Work required
Please pull out each line of the listing below that contains the string "tuplet". Case counts.

The records
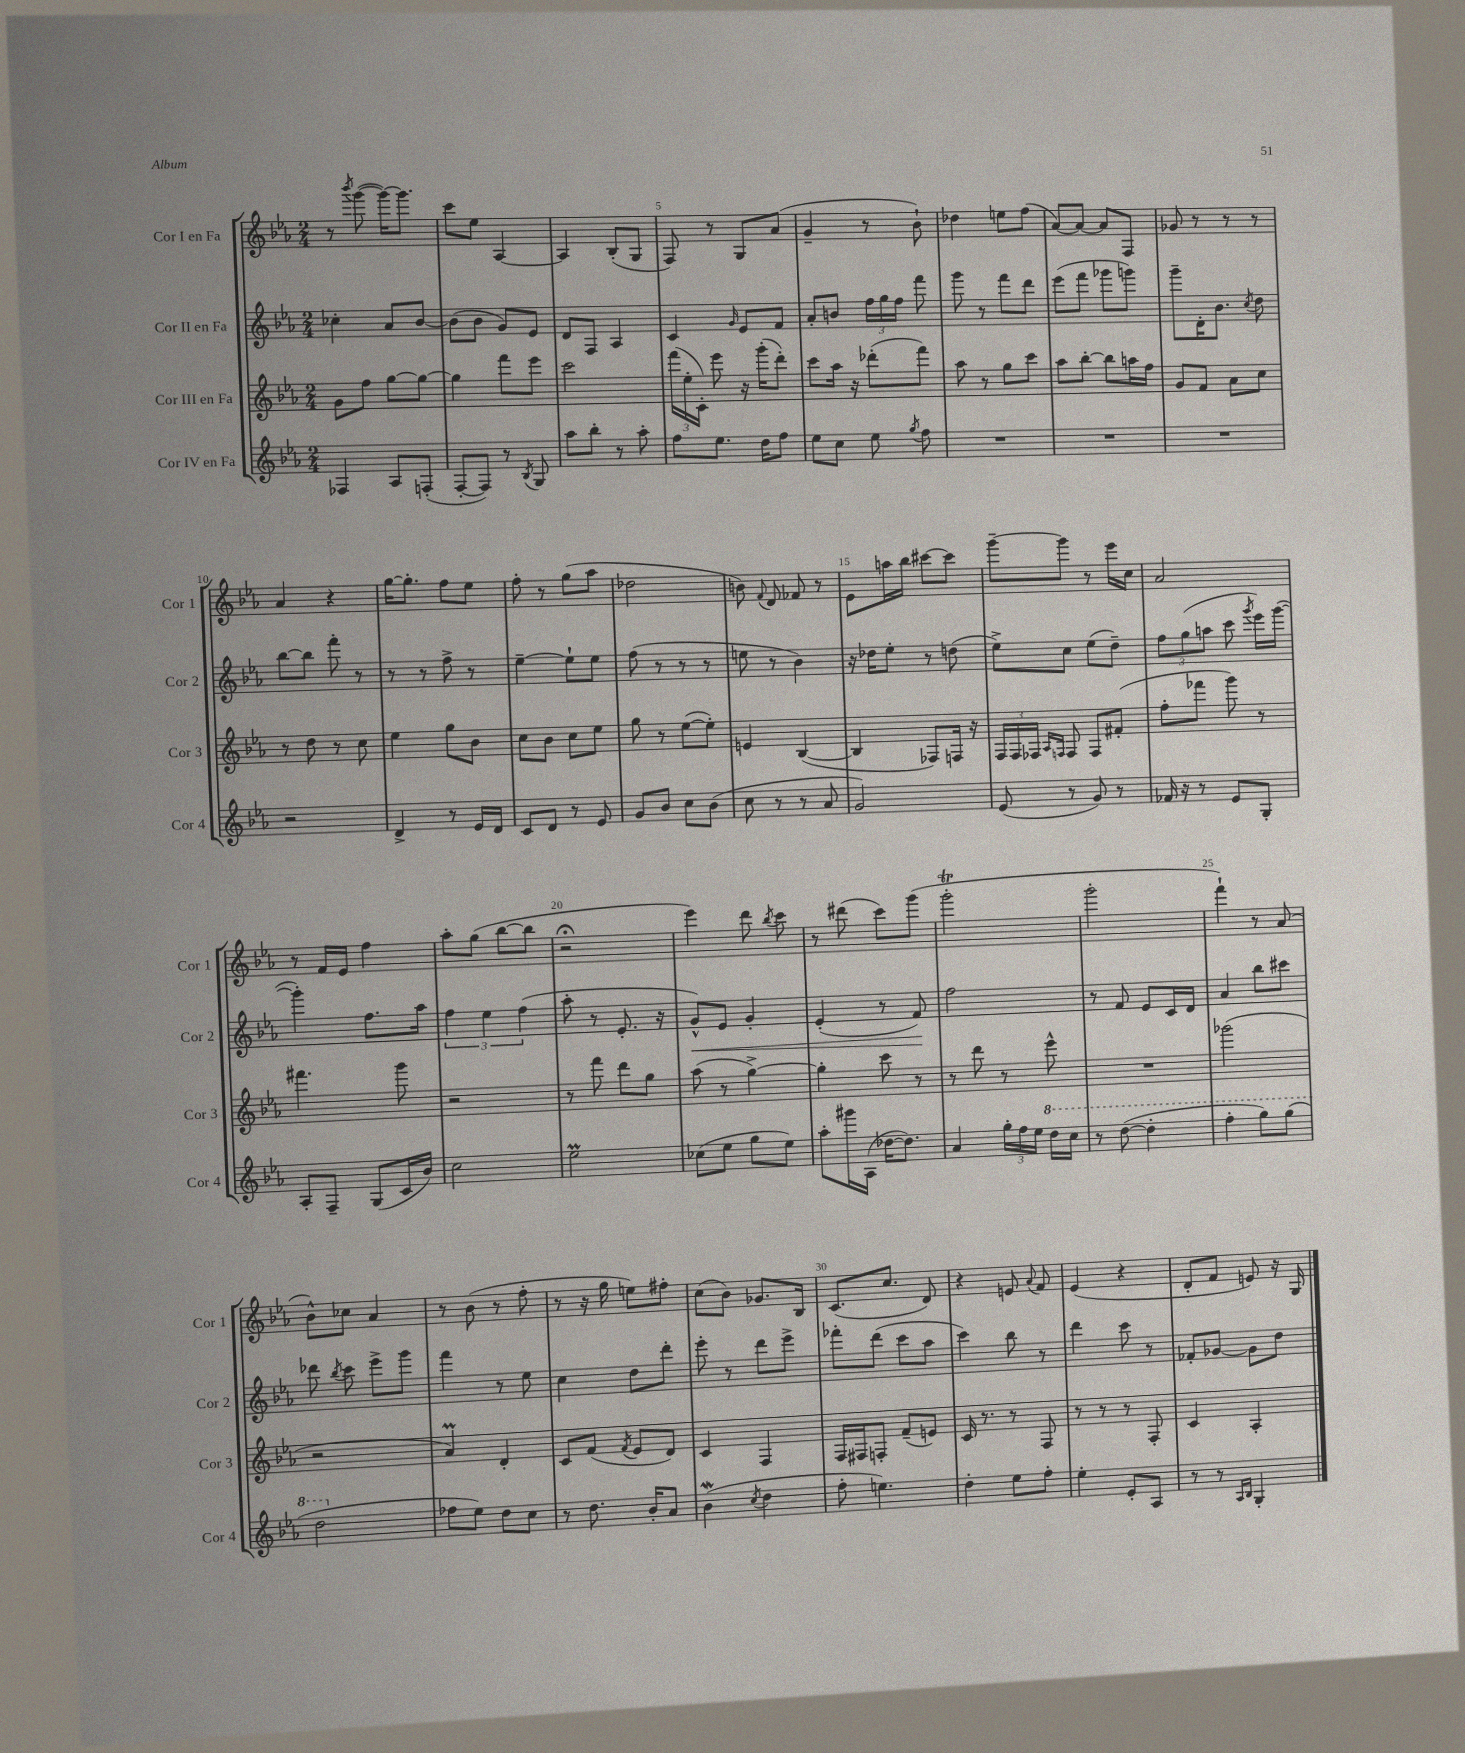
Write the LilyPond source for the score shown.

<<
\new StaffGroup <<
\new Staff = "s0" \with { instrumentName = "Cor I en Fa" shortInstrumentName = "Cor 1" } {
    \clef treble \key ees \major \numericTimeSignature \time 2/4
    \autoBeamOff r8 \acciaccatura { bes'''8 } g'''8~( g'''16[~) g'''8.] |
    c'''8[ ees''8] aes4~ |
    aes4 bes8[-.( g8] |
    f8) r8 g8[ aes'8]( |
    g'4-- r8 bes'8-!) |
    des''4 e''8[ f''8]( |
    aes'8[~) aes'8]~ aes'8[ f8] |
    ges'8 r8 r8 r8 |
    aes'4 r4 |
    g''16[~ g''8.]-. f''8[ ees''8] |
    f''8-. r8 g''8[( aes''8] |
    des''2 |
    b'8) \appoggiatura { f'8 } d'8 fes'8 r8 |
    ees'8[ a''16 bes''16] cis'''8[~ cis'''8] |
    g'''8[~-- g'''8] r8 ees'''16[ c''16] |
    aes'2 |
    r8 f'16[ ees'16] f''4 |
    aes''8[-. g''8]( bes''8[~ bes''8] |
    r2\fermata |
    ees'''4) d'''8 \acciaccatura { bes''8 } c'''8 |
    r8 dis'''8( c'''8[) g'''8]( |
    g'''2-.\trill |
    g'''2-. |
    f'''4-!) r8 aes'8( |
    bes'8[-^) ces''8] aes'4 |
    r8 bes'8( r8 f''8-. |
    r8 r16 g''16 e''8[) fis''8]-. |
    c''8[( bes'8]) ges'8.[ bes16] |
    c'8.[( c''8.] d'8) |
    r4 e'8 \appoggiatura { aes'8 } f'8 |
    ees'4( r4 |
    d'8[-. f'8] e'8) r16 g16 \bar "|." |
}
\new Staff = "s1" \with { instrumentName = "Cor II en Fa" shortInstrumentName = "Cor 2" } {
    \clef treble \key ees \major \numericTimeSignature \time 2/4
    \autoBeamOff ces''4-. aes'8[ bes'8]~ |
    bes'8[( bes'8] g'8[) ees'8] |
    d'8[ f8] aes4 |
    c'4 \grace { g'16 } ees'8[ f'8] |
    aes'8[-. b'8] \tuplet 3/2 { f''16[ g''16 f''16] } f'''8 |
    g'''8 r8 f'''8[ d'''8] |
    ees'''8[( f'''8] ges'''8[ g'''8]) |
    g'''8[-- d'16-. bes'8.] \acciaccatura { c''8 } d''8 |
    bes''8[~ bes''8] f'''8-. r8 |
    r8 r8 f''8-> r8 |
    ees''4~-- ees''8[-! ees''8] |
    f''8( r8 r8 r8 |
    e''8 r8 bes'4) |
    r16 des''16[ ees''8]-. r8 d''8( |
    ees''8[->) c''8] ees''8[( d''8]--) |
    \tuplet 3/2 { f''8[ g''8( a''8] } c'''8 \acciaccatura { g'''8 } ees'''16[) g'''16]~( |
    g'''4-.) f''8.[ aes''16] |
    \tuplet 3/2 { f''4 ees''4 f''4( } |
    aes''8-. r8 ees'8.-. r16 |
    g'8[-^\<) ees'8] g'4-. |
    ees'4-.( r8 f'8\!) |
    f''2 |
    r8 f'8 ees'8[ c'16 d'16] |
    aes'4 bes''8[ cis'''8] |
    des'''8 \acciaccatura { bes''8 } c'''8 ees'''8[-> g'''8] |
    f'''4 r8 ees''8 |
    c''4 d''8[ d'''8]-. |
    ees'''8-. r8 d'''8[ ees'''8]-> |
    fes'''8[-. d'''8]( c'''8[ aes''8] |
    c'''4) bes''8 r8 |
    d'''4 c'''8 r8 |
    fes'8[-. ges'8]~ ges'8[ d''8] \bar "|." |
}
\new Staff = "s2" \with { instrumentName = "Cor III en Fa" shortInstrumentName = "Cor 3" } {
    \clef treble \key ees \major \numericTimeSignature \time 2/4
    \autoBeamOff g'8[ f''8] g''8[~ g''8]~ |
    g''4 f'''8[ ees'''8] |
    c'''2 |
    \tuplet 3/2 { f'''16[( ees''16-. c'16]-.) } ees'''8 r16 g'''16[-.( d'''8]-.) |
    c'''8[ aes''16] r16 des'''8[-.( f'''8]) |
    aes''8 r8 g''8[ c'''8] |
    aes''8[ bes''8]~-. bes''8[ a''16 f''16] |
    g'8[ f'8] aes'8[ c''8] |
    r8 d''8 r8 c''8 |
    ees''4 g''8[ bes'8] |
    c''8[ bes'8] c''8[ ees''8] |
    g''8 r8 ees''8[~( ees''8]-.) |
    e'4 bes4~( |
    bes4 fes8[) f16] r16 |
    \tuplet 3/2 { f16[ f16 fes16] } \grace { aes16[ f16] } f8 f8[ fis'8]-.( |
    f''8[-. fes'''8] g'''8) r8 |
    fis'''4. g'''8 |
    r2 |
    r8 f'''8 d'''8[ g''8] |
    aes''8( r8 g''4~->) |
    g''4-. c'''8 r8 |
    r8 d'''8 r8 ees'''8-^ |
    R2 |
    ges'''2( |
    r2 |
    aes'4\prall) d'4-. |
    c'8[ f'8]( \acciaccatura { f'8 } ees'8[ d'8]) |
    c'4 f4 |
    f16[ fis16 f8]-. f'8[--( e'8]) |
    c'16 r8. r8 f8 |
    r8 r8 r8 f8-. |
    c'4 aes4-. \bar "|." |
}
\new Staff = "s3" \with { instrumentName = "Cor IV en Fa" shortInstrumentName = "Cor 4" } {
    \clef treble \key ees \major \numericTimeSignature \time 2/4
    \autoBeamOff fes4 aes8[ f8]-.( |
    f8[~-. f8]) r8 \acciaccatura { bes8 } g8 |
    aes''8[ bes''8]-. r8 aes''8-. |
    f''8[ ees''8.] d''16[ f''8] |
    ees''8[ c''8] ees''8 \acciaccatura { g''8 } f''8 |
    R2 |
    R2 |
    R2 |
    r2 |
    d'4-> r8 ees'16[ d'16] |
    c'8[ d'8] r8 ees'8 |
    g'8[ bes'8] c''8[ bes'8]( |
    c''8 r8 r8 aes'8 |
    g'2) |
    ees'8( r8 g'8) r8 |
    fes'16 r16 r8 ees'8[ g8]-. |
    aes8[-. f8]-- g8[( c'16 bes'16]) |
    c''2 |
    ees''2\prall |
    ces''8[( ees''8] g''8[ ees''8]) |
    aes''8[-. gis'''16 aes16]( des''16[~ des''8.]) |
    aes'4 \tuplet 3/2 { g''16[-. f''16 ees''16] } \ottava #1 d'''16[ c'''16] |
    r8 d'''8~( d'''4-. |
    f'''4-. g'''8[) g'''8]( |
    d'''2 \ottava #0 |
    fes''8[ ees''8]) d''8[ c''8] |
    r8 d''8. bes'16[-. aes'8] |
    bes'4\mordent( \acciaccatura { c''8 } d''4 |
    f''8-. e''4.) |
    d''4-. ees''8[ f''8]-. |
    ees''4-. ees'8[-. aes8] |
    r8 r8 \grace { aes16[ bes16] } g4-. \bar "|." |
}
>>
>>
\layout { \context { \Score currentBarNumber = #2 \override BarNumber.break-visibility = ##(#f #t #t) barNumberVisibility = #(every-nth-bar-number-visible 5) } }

Correct output
    aes'8[-. b'8] \tuplet 3/2 { f''16[ g''16 f''16] } f'''8 |
    \tuplet 3/2 { f''8[ g''8( a''8] } c'''8 \acciaccatura { g'''8 } ees'''16[) g'''16]~( |
    \tuplet 3/2 { f''4 ees''4 f''4( } |
    \tuplet 3/2 { f'''16[( ees''16-. c'16]-.) } ees'''8 r16 g'''16[-.( d'''8]-.) |
    \tuplet 3/2 { f16[ f16 fes16] } \grace { aes16[ f16] } f8 f8[ fis'8]-.( |
    aes'4 \tuplet 3/2 { g''16[-. f''16 ees''16] } \ottava #1 d'''16[ c'''16] |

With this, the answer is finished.